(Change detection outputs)
+++
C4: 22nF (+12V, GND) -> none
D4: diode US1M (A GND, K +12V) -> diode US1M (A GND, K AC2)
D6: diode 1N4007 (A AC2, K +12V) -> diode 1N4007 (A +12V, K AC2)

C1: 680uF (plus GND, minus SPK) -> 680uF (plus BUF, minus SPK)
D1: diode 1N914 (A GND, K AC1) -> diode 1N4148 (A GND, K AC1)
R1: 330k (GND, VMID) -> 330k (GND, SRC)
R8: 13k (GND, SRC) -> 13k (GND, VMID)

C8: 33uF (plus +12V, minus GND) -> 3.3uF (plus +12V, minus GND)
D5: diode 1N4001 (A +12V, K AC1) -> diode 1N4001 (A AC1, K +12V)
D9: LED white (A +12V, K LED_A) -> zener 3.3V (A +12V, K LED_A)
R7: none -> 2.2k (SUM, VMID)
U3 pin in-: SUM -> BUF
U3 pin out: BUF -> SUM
+++
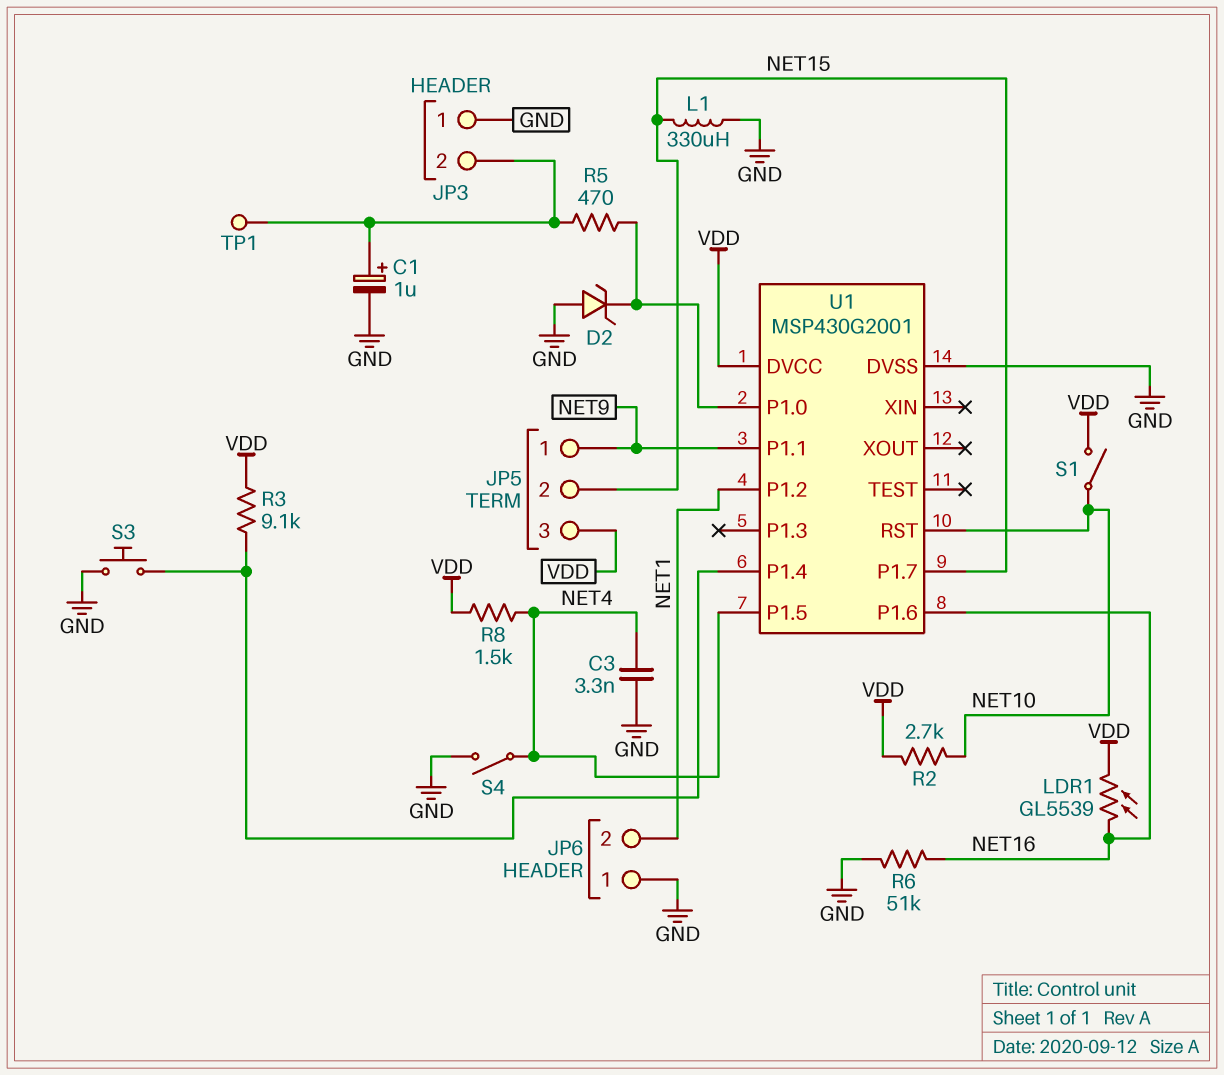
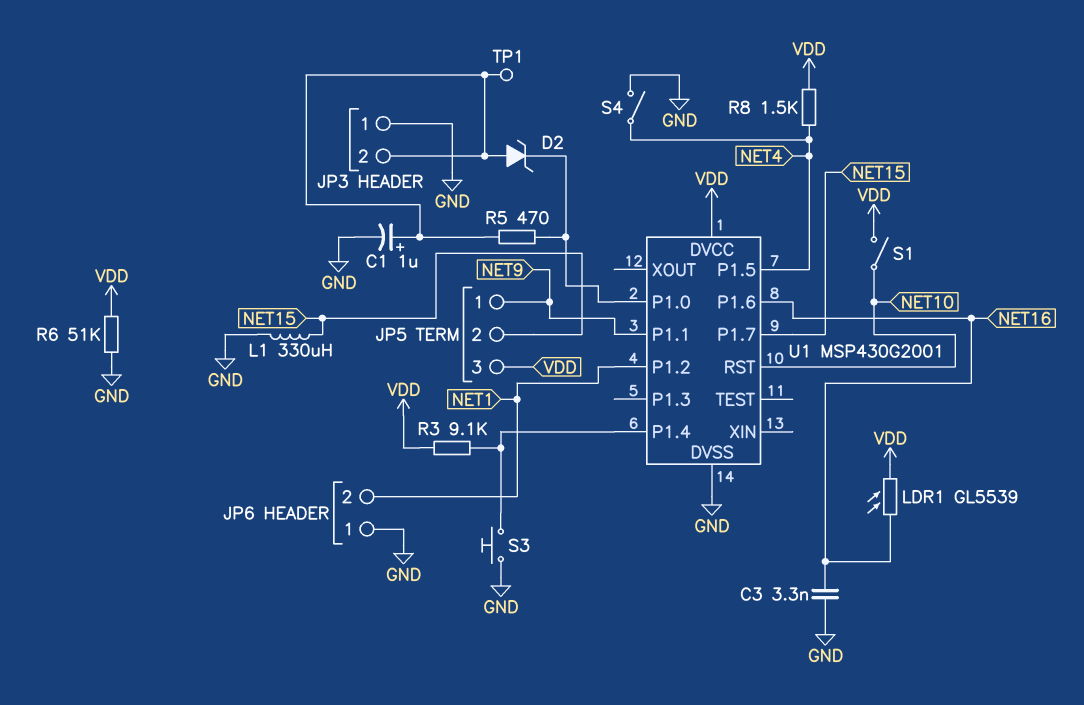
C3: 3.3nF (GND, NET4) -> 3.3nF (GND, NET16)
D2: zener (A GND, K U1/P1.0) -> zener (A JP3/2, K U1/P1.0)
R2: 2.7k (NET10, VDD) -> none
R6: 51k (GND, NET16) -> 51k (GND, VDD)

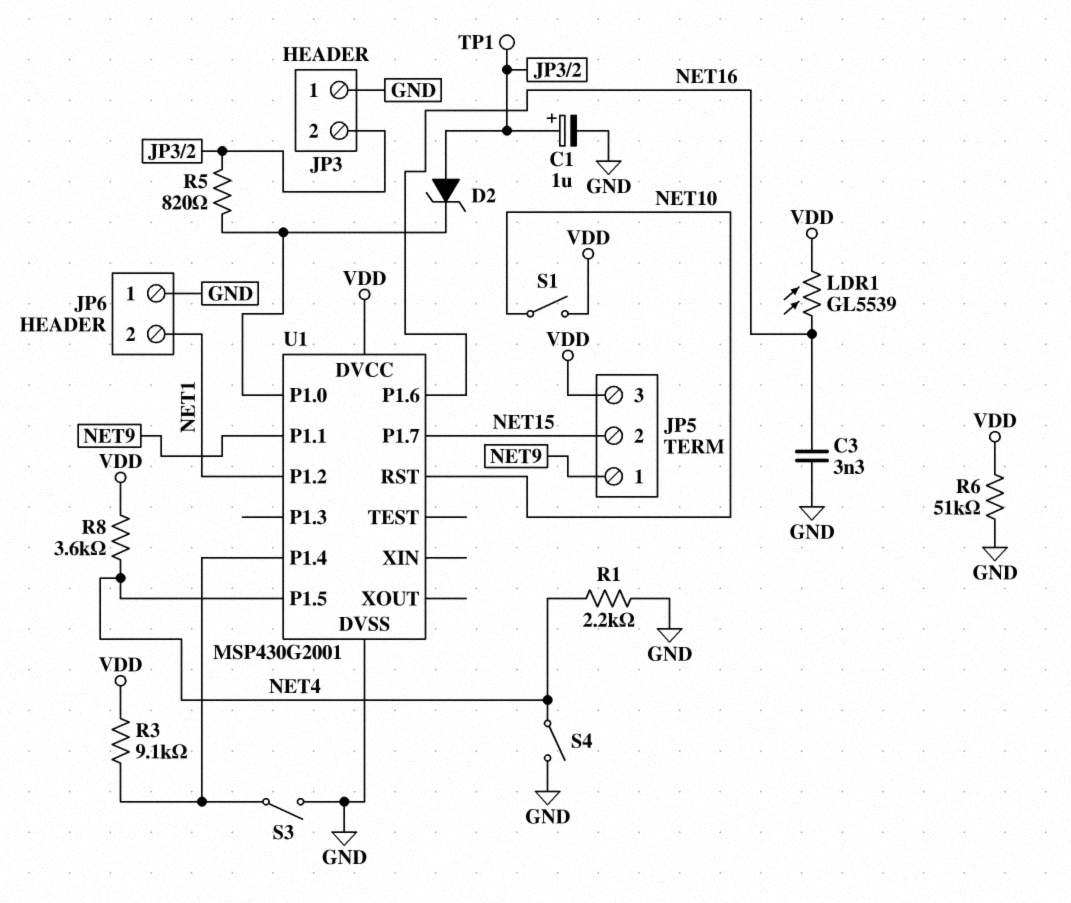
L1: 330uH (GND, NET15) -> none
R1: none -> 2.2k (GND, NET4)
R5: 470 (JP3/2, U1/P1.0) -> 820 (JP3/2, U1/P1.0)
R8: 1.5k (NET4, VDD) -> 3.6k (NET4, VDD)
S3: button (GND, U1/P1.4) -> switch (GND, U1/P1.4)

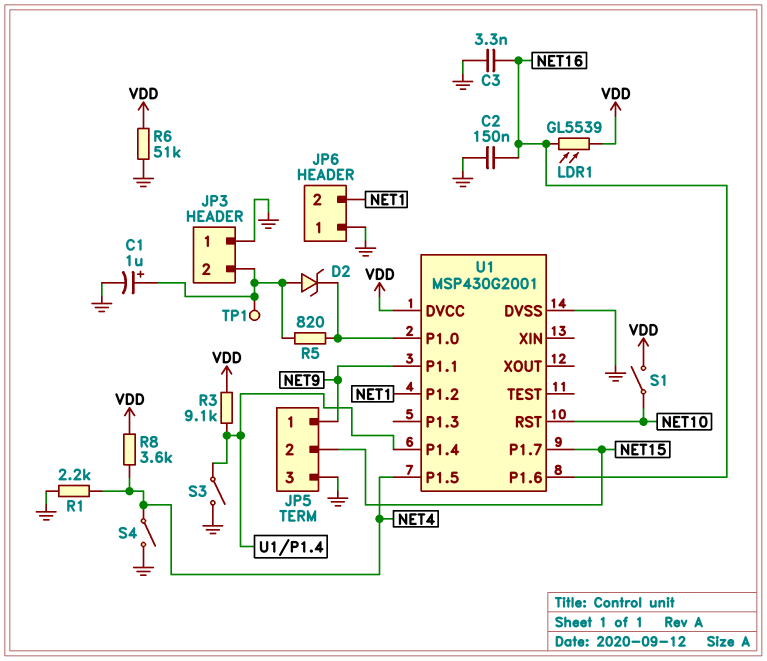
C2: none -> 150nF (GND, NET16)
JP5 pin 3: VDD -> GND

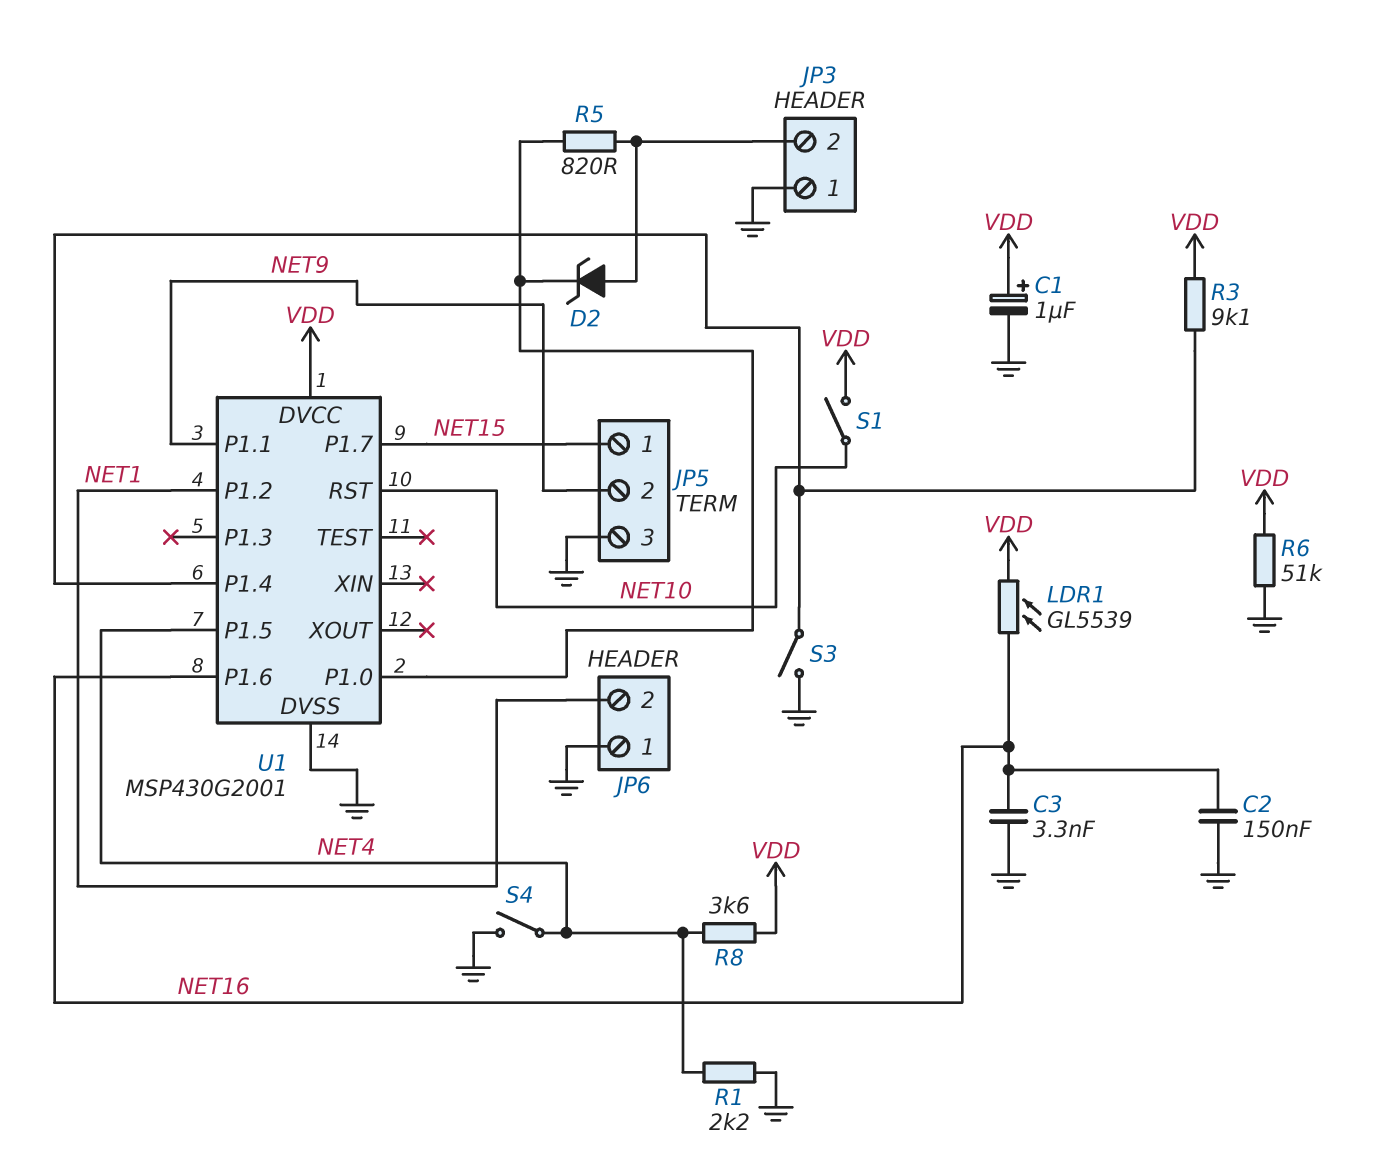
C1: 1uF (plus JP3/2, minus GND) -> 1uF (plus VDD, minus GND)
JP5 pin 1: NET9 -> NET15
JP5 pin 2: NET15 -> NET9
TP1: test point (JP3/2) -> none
+++
* **WHAT IS NEEDED**: Report each line of the records that holds the word "minus".

* **RESPONSE FOR THIS EXERCISE**:
C1: 680uF (plus GND, minus SPK) -> 680uF (plus BUF, minus SPK)
C8: 33uF (plus +12V, minus GND) -> 3.3uF (plus +12V, minus GND)
C1: 1uF (plus JP3/2, minus GND) -> 1uF (plus VDD, minus GND)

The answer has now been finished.